● **WHAT THE EXERCISE ASKS**:
Reply with exactly the lines from the one that contains "R10: 2.2k (SENS2, VCC) -> 15k (SENS2, VCC)" through the last line of the records below, and with no other lines.

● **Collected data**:
■ ■ ■ ■ ■
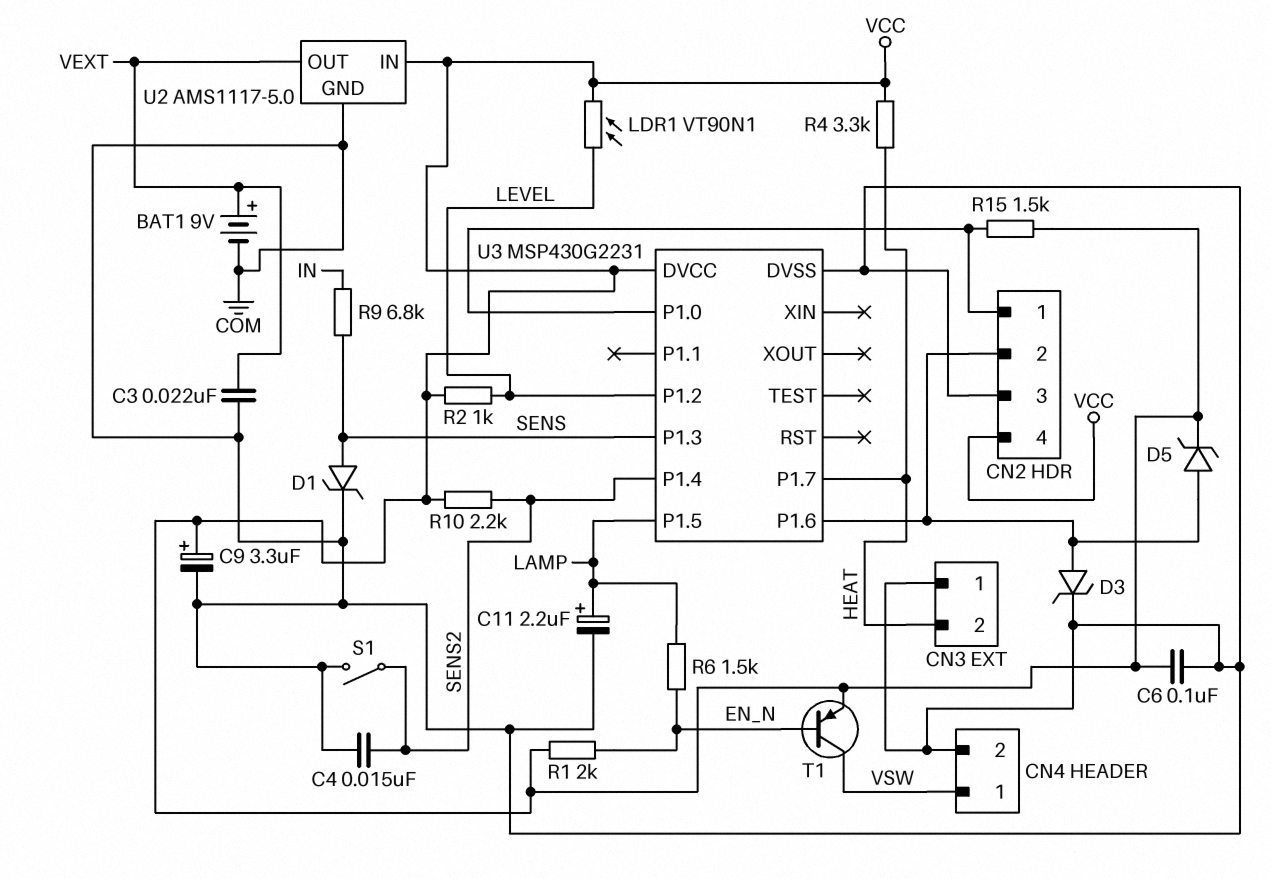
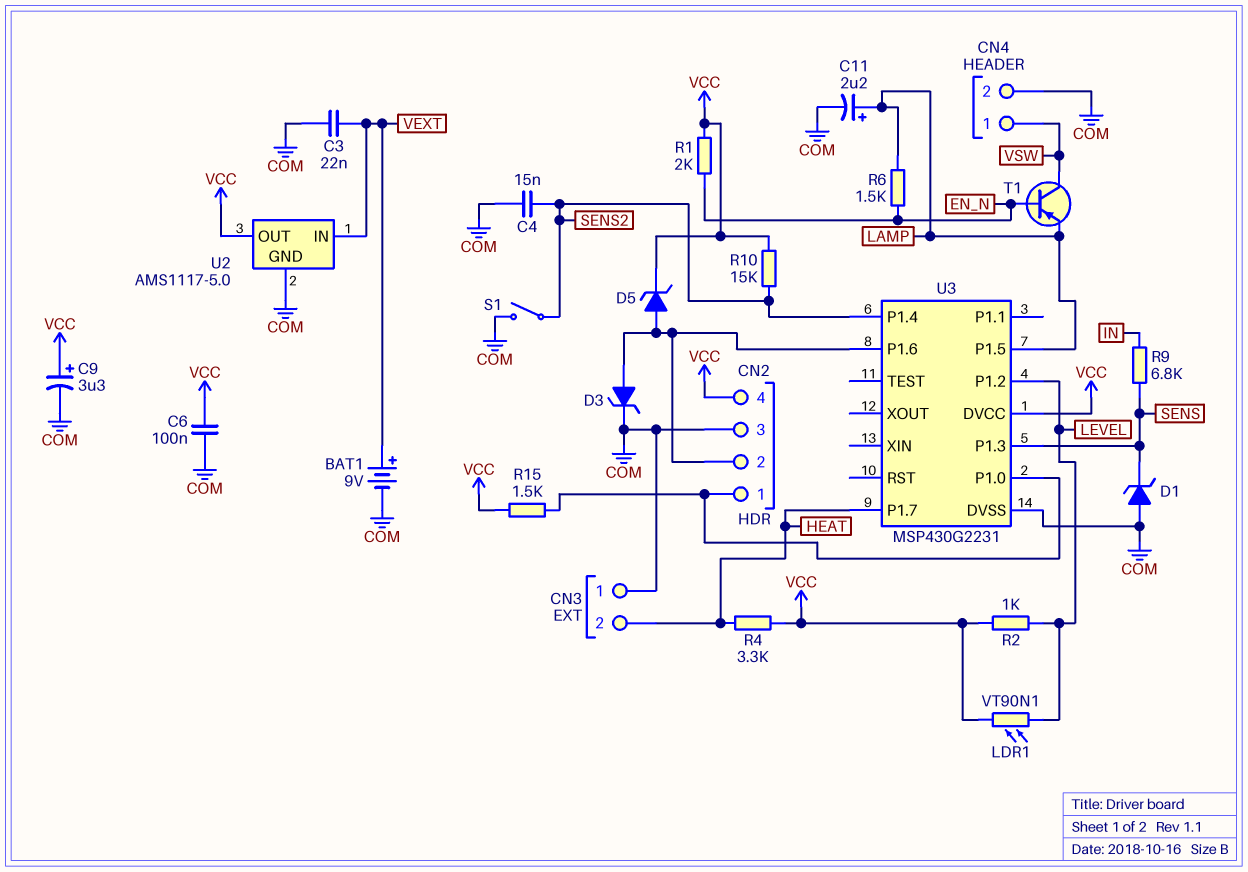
D1: zener (A SENS, K COM) -> zener (A COM, K SENS)
R10: 2.2k (SENS2, VCC) -> 15k (SENS2, VCC)
T1: PNP (B EN_N, C VSW, E VCC) -> PNP (B EN_N, C VSW, E LAMP)
U2 pin IN: VCC -> VEXT
U2 pin OUT: VEXT -> VCC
■ ■ ■ ■ ■
● **RESPONSE TO THE TASK**:
R10: 2.2k (SENS2, VCC) -> 15k (SENS2, VCC)
T1: PNP (B EN_N, C VSW, E VCC) -> PNP (B EN_N, C VSW, E LAMP)
U2 pin IN: VCC -> VEXT
U2 pin OUT: VEXT -> VCC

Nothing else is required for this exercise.